### DATASET
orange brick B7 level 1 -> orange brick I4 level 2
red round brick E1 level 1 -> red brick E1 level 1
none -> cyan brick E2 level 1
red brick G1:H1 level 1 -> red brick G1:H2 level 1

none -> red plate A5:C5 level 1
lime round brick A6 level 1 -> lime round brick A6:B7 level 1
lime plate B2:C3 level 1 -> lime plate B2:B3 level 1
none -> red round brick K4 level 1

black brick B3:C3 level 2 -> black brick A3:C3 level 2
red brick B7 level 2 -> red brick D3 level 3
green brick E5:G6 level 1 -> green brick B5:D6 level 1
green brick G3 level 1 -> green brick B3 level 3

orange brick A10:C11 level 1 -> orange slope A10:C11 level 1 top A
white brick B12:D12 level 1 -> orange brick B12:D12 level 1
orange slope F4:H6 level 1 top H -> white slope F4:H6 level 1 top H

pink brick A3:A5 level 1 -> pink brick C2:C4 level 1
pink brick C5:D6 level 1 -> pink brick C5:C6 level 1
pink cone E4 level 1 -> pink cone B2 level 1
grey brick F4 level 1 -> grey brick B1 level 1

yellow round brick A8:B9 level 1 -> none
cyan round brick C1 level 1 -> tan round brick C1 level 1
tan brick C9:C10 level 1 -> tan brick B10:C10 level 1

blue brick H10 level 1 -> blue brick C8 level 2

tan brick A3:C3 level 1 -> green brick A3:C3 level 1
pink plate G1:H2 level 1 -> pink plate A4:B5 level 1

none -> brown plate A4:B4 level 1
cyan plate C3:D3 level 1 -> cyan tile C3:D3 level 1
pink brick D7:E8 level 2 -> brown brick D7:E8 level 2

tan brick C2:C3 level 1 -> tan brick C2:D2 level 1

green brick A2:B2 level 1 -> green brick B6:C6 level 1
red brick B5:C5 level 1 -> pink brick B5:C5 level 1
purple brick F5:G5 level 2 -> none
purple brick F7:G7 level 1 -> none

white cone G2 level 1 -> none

### REQUIREMENT
Your reply should be the number of lines in the entries that contain "brown", nothing more.

### SOLUTION
2